▶ [DESCRIPTION OF THE TASK]: Output each of the entries exactly, skipping every picture they contain.

▬▬▬▬▬▬▬▬▬▬

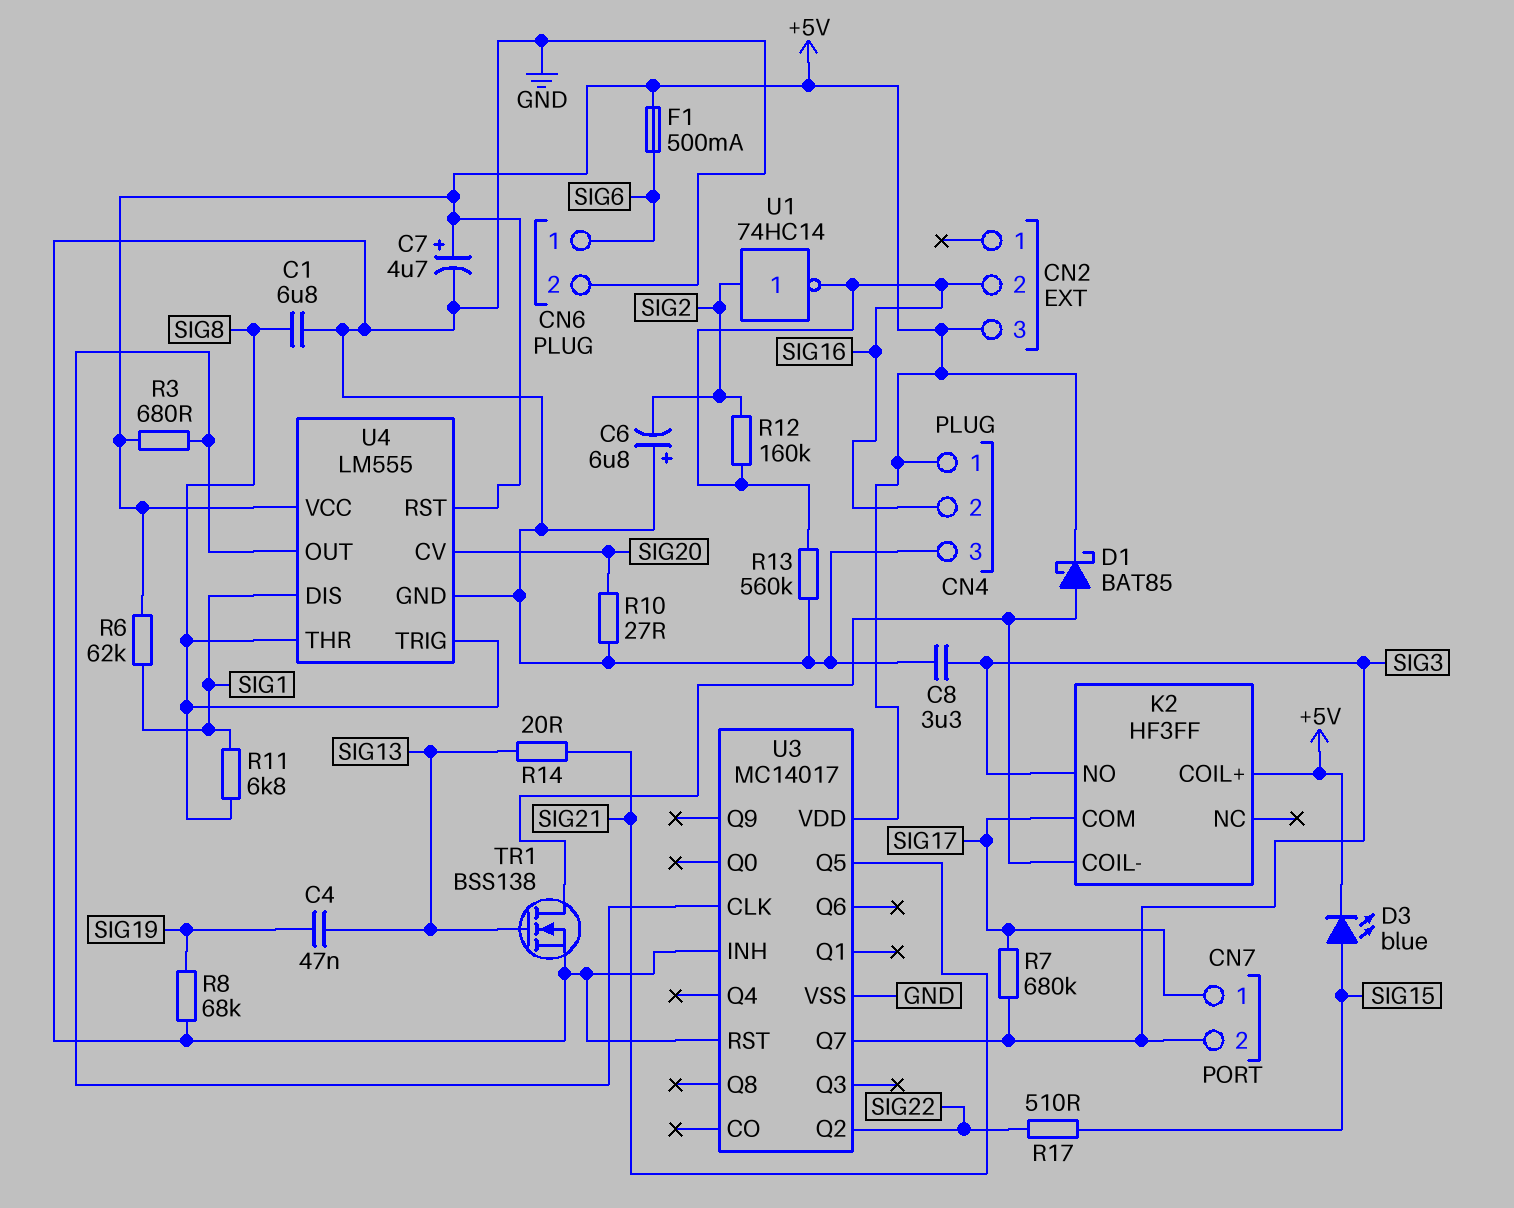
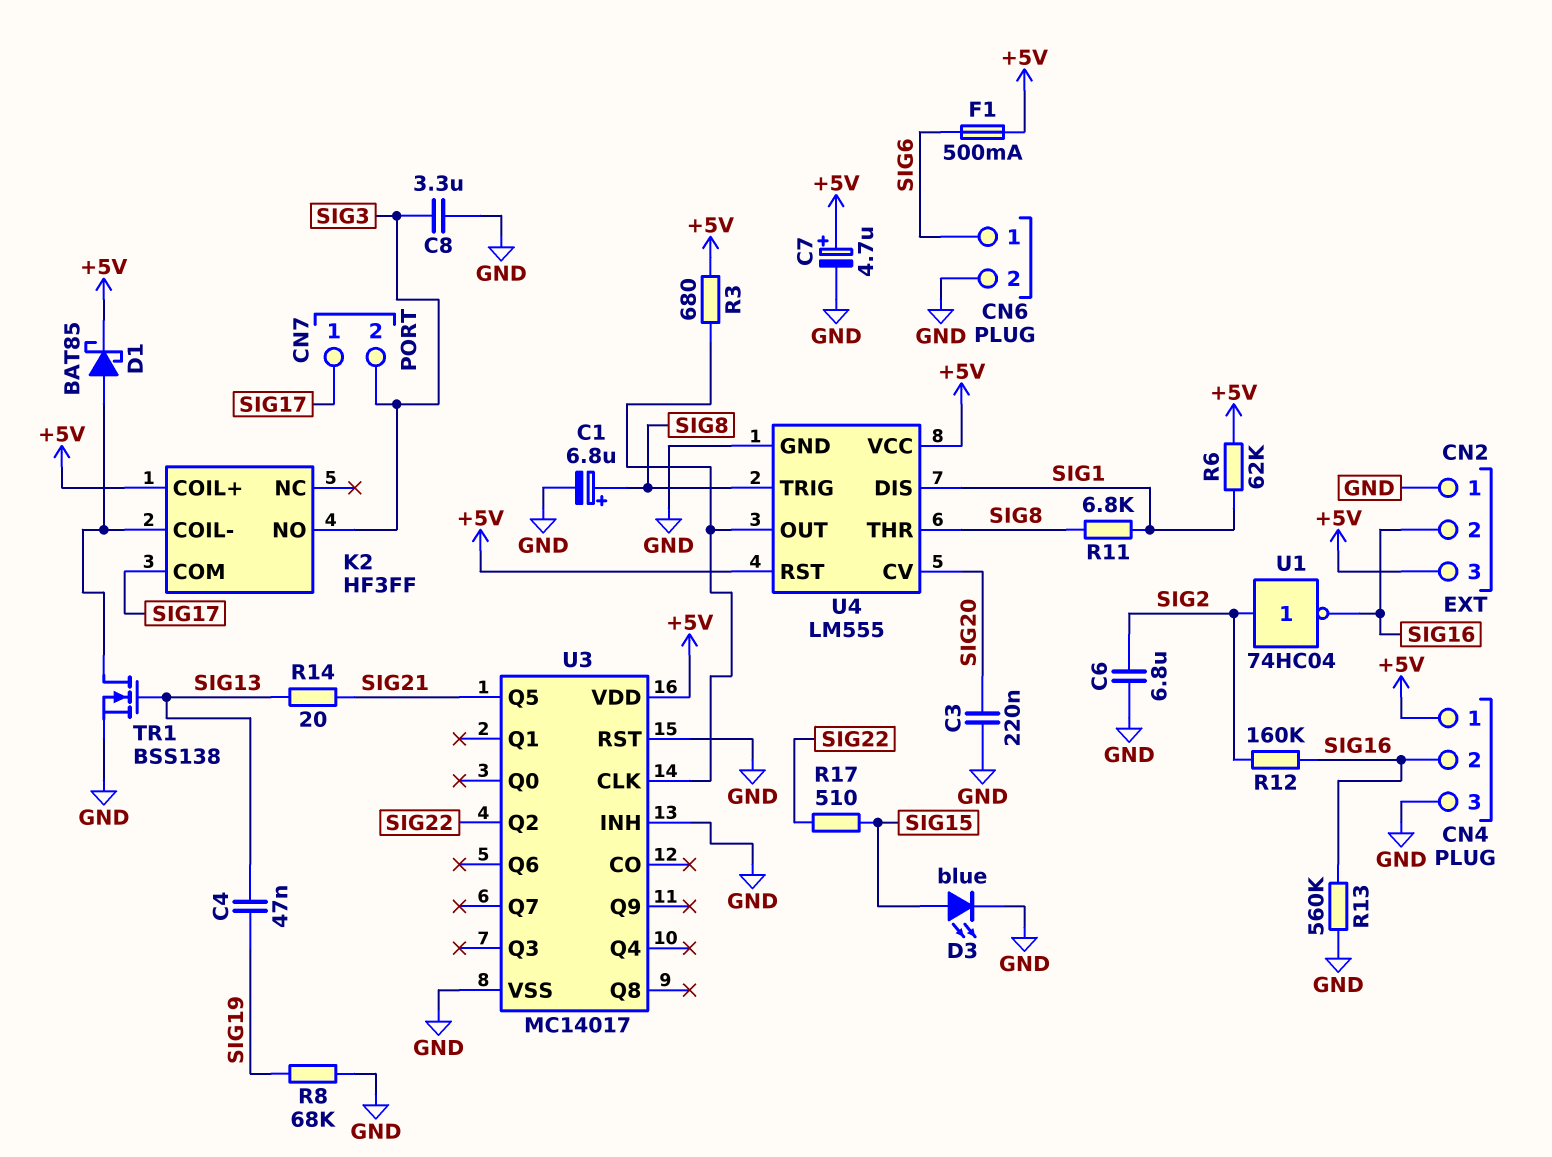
C1: 6.8uF (GND, SIG8) -> 6.8uF (plus SIG8, minus GND)
C3: none -> 220nF (GND, SIG20)
C6: 6.8uF (plus GND, minus SIG2) -> 6.8uF (GND, SIG2)
CN2 pin 1: none -> GND
D3: LED blue (A SIG15, K +5V) -> LED blue (A SIG15, K GND)
R7: 680k (SIG3, SIG17) -> none
R10: 27 (GND, SIG20) -> none
U1: NOT 74HC14 (in SIG2, out SIG16) -> NOT 74HC04 (in SIG2, out SIG16)
U3 pin Q7: SIG3 -> none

▬▬▬▬▬▬▬▬▬▬

▶ [YOUR SOLUTION]:
C1: 6.8uF (GND, SIG8) -> 6.8uF (plus SIG8, minus GND)
C3: none -> 220nF (GND, SIG20)
C6: 6.8uF (plus GND, minus SIG2) -> 6.8uF (GND, SIG2)
CN2 pin 1: none -> GND
D3: LED blue (A SIG15, K +5V) -> LED blue (A SIG15, K GND)
R7: 680k (SIG3, SIG17) -> none
R10: 27 (GND, SIG20) -> none
U1: NOT 74HC14 (in SIG2, out SIG16) -> NOT 74HC04 (in SIG2, out SIG16)
U3 pin Q7: SIG3 -> none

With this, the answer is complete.